*SUPPLIED RECORDS:*

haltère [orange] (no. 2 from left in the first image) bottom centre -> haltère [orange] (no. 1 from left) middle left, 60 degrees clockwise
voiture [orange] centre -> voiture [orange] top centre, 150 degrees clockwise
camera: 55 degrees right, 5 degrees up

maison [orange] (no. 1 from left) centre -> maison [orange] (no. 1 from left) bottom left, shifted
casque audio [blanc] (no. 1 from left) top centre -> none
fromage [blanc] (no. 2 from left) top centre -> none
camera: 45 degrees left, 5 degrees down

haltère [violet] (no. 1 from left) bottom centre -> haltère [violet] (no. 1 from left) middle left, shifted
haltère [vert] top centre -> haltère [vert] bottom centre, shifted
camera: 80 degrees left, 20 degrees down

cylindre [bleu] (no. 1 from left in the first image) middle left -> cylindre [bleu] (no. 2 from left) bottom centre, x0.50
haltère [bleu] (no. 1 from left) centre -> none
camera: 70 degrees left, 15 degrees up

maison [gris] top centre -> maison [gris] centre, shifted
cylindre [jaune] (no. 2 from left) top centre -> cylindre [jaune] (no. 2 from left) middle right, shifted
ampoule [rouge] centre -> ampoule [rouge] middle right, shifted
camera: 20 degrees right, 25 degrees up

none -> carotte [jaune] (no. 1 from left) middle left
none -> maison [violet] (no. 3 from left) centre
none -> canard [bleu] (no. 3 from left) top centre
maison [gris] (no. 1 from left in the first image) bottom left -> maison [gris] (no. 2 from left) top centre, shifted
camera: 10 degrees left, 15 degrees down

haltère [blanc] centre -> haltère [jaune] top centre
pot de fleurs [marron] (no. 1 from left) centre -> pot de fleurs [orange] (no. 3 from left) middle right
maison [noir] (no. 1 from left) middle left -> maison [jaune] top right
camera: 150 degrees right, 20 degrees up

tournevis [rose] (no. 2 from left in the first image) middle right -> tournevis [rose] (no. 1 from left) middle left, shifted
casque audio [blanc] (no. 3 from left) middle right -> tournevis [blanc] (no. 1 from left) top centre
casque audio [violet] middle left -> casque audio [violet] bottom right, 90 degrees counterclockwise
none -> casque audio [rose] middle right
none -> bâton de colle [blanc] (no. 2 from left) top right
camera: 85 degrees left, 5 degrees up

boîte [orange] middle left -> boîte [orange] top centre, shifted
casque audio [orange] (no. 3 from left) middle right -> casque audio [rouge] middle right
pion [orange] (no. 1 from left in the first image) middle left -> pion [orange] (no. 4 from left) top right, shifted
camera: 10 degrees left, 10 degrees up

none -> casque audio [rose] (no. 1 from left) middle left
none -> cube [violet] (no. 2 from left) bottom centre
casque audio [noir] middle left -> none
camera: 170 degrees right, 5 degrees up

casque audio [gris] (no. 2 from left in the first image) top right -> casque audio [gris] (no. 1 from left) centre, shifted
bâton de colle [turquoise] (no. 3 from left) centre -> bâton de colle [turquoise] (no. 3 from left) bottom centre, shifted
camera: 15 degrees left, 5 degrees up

*WHAT IS BEING ASKED:* Once more, write all of the records exactly as given.

*SOLUTION FOR THIS PROBLEM:*
haltère [orange] (no. 2 from left in the first image) bottom centre -> haltère [orange] (no. 1 from left) middle left, 60 degrees clockwise
voiture [orange] centre -> voiture [orange] top centre, 150 degrees clockwise
camera: 55 degrees right, 5 degrees up

maison [orange] (no. 1 from left) centre -> maison [orange] (no. 1 from left) bottom left, shifted
casque audio [blanc] (no. 1 from left) top centre -> none
fromage [blanc] (no. 2 from left) top centre -> none
camera: 45 degrees left, 5 degrees down

haltère [violet] (no. 1 from left) bottom centre -> haltère [violet] (no. 1 from left) middle left, shifted
haltère [vert] top centre -> haltère [vert] bottom centre, shifted
camera: 80 degrees left, 20 degrees down

cylindre [bleu] (no. 1 from left in the first image) middle left -> cylindre [bleu] (no. 2 from left) bottom centre, x0.50
haltère [bleu] (no. 1 from left) centre -> none
camera: 70 degrees left, 15 degrees up

maison [gris] top centre -> maison [gris] centre, shifted
cylindre [jaune] (no. 2 from left) top centre -> cylindre [jaune] (no. 2 from left) middle right, shifted
ampoule [rouge] centre -> ampoule [rouge] middle right, shifted
camera: 20 degrees right, 25 degrees up

none -> carotte [jaune] (no. 1 from left) middle left
none -> maison [violet] (no. 3 from left) centre
none -> canard [bleu] (no. 3 from left) top centre
maison [gris] (no. 1 from left in the first image) bottom left -> maison [gris] (no. 2 from left) top centre, shifted
camera: 10 degrees left, 15 degrees down

haltère [blanc] centre -> haltère [jaune] top centre
pot de fleurs [marron] (no. 1 from left) centre -> pot de fleurs [orange] (no. 3 from left) middle right
maison [noir] (no. 1 from left) middle left -> maison [jaune] top right
camera: 150 degrees right, 20 degrees up

tournevis [rose] (no. 2 from left in the first image) middle right -> tournevis [rose] (no. 1 from left) middle left, shifted
casque audio [blanc] (no. 3 from left) middle right -> tournevis [blanc] (no. 1 from left) top centre
casque audio [violet] middle left -> casque audio [violet] bottom right, 90 degrees counterclockwise
none -> casque audio [rose] middle right
none -> bâton de colle [blanc] (no. 2 from left) top right
camera: 85 degrees left, 5 degrees up

boîte [orange] middle left -> boîte [orange] top centre, shifted
casque audio [orange] (no. 3 from left) middle right -> casque audio [rouge] middle right
pion [orange] (no. 1 from left in the first image) middle left -> pion [orange] (no. 4 from left) top right, shifted
camera: 10 degrees left, 10 degrees up

none -> casque audio [rose] (no. 1 from left) middle left
none -> cube [violet] (no. 2 from left) bottom centre
casque audio [noir] middle left -> none
camera: 170 degrees right, 5 degrees up

casque audio [gris] (no. 2 from left in the first image) top right -> casque audio [gris] (no. 1 from left) centre, shifted
bâton de colle [turquoise] (no. 3 from left) centre -> bâton de colle [turquoise] (no. 3 from left) bottom centre, shifted
camera: 15 degrees left, 5 degrees up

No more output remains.